• **Activity**
A faithful copy is needed of the lines below from the one with "cyan line: (287, 142) -> (134, 17), turned 36" up to and including the one with "purple square: (114, 97) -> (123, 122), moved"; set it down with no pictures and no other lines.

• **Dataset**

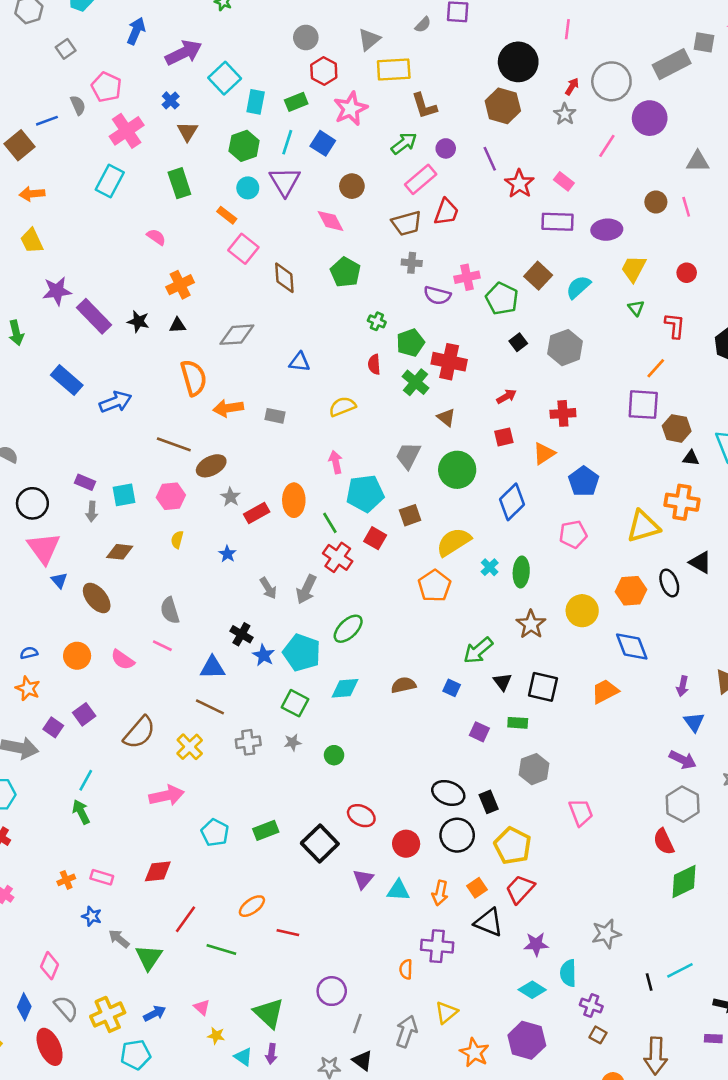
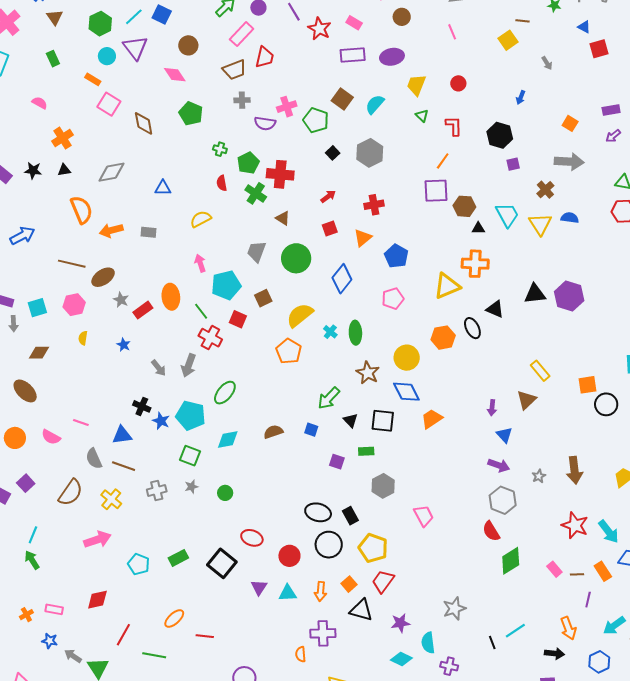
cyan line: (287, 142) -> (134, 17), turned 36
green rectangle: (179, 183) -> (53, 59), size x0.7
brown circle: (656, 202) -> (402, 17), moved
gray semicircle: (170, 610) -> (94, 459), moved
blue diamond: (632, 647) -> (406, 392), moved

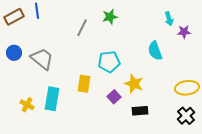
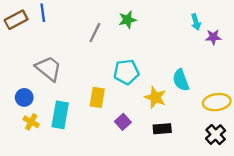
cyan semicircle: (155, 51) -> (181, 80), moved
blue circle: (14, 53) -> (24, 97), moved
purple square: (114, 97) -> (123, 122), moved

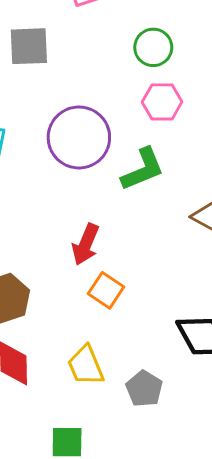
---
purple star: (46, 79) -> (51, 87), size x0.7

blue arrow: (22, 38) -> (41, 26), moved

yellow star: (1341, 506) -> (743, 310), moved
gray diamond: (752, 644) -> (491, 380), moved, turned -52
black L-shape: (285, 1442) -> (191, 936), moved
---
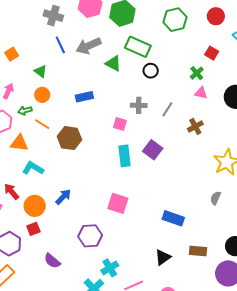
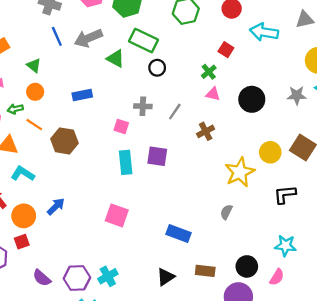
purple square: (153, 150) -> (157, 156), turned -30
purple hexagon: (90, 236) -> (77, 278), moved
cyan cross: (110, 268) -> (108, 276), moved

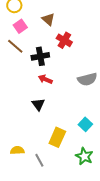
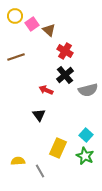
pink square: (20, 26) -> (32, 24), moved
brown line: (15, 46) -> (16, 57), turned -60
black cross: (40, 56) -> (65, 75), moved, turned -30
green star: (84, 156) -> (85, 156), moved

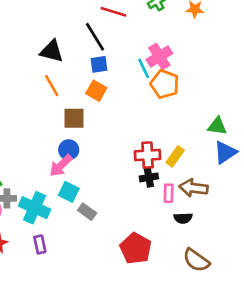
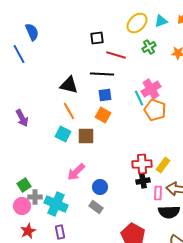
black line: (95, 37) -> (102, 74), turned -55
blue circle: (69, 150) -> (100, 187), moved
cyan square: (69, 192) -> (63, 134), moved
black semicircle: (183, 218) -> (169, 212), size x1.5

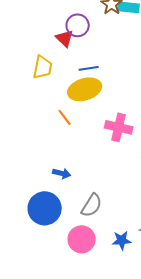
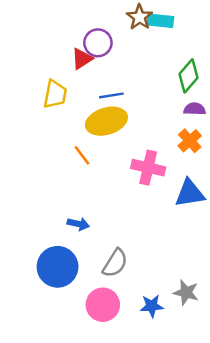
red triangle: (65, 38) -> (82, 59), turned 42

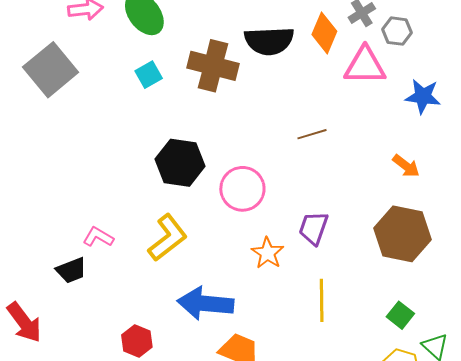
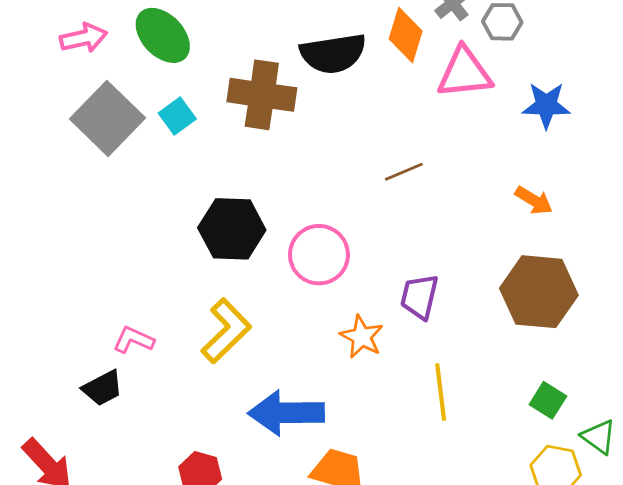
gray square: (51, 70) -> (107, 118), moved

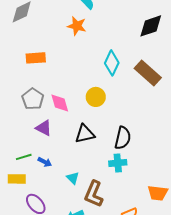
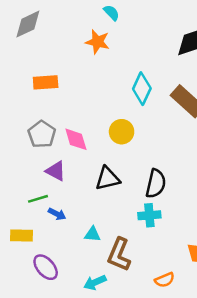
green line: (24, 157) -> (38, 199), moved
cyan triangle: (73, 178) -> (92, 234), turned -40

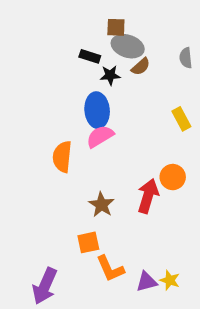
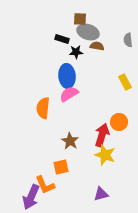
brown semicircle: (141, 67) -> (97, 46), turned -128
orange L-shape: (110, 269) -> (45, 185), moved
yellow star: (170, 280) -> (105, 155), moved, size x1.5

• **Result of this exercise**
cyan line: (287, 142) -> (134, 17), turned 36
green rectangle: (179, 183) -> (53, 59), size x0.7
brown circle: (656, 202) -> (402, 17), moved
gray semicircle: (170, 610) -> (94, 459), moved
blue diamond: (632, 647) -> (406, 392), moved

cyan semicircle: (155, 51) -> (181, 80), moved
blue circle: (14, 53) -> (24, 97), moved
purple square: (114, 97) -> (123, 122), moved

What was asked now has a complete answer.